EXERCISE MATERIALS:

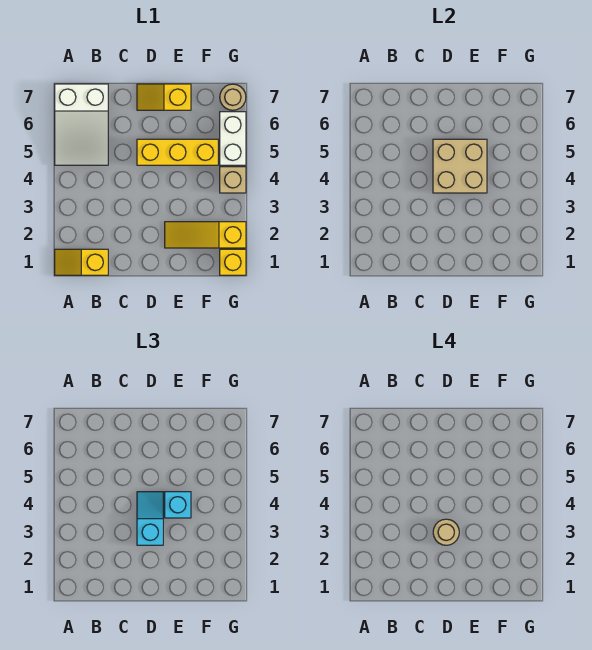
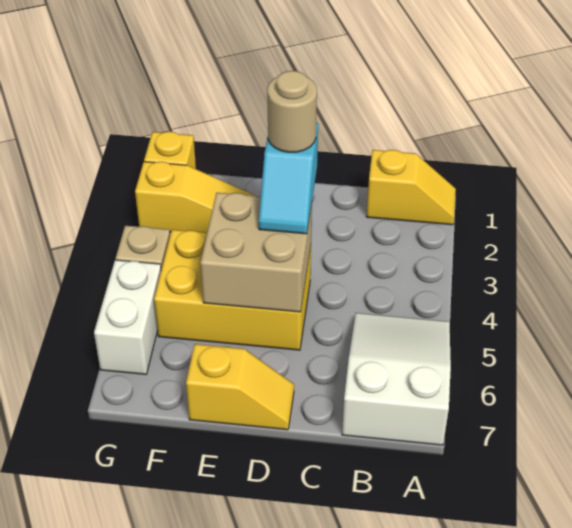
yellow 1x3 brick [137,139,218,165] -> yellow 2x3 brick [154,230,311,350]
cyan 1x1 brick [165,492,191,518] -> none
tan 1x1 round brick [220,84,246,110] -> none

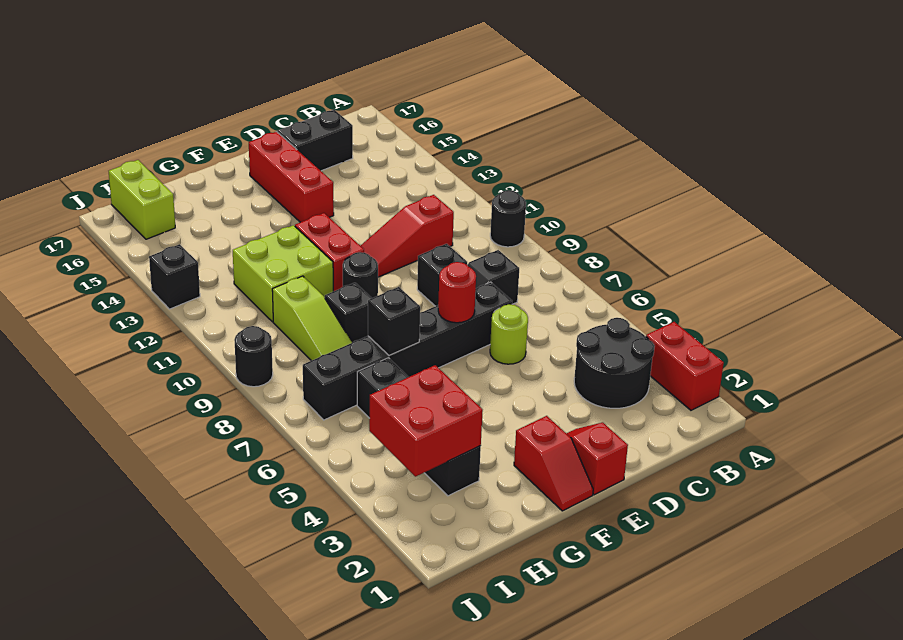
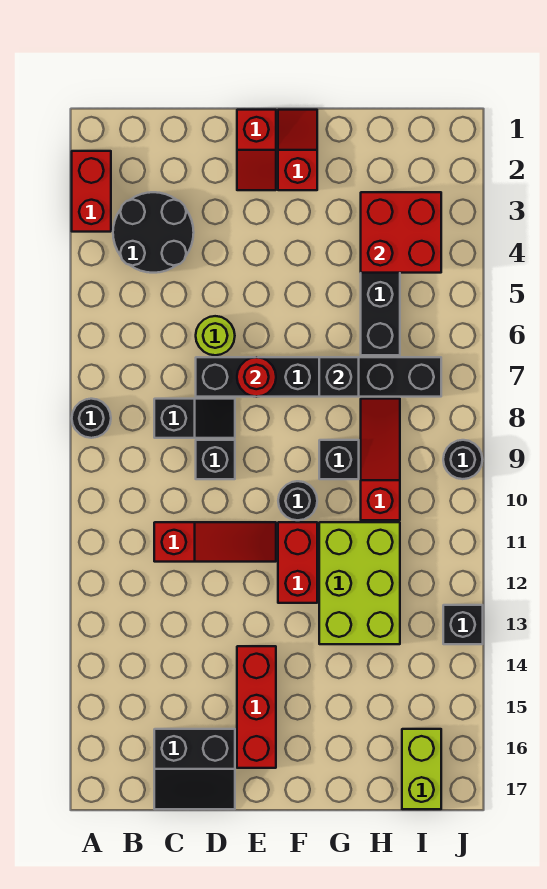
black 1x1 round brick [490,190,526,247] -> black 1x1 round brick moved to [72,399,111,438]
lime 2x2 brick [233,225,333,322] -> lime 2x3 brick [319,522,400,644]
lime 1x3 slope [272,276,352,361] -> red 1x3 slope [361,399,400,520]

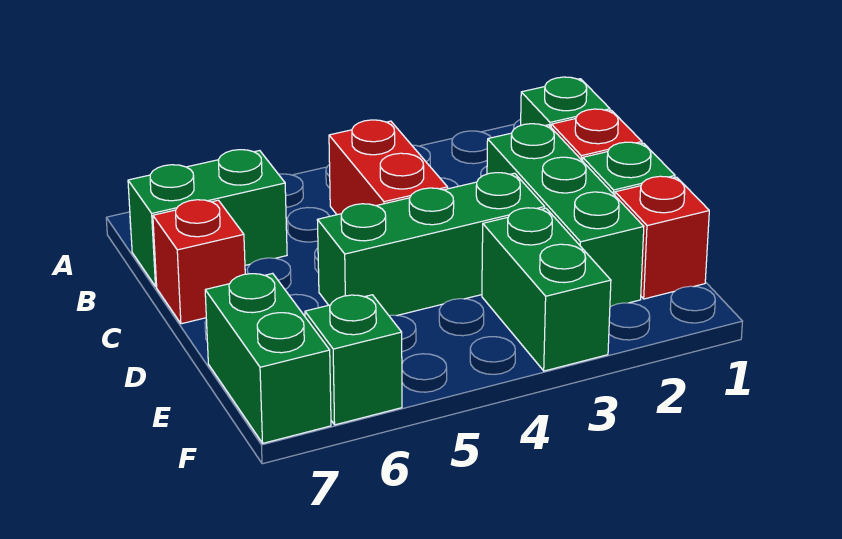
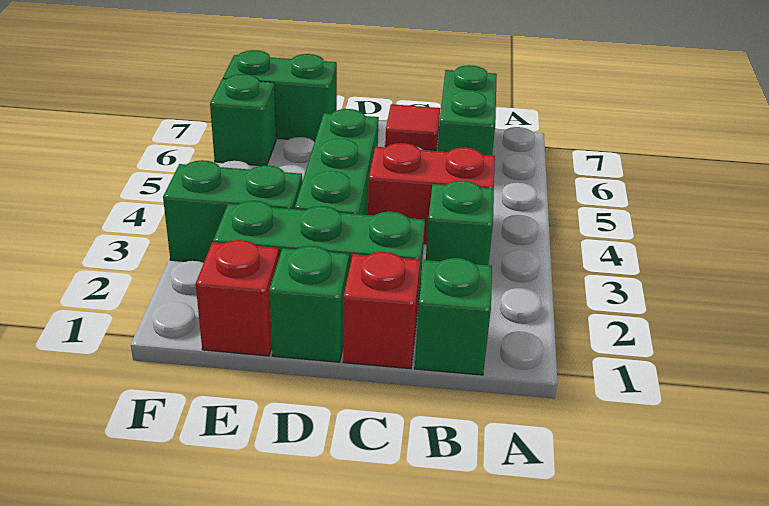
none -> green 1x1 brick [426,181,494,265]
red 1x1 brick [153,200,245,324] -> red 1x1 tile [385,104,440,151]

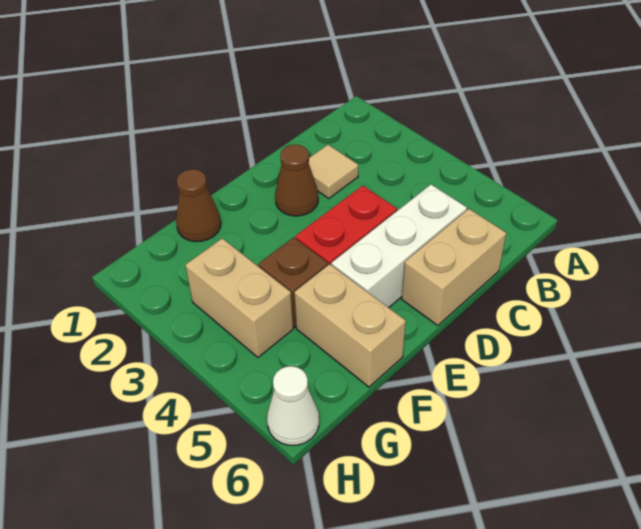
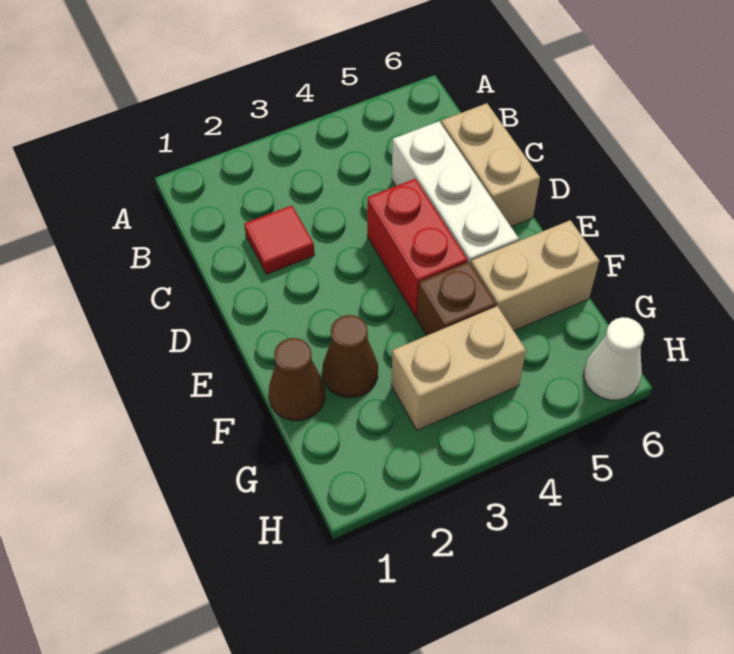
tan 1x1 tile [309,145,358,198] -> red 1x1 tile [244,205,314,274]
brown 1x1 cone [275,144,318,216] -> brown 1x1 cone moved to [323,315,378,398]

INSTRUCTIONS FOR THE TASK: Copy nothing but the lines from the one containing "black 1x1 round brick [490,190,526,247]" through the last line of the listing above, transcribed exactly and with no pictures.

SOLUTION TO THE PROBLEM:
black 1x1 round brick [490,190,526,247] -> black 1x1 round brick moved to [72,399,111,438]
lime 2x2 brick [233,225,333,322] -> lime 2x3 brick [319,522,400,644]
lime 1x3 slope [272,276,352,361] -> red 1x3 slope [361,399,400,520]

none -> green 1x1 brick [426,181,494,265]
red 1x1 brick [153,200,245,324] -> red 1x1 tile [385,104,440,151]

tan 1x1 tile [309,145,358,198] -> red 1x1 tile [244,205,314,274]
brown 1x1 cone [275,144,318,216] -> brown 1x1 cone moved to [323,315,378,398]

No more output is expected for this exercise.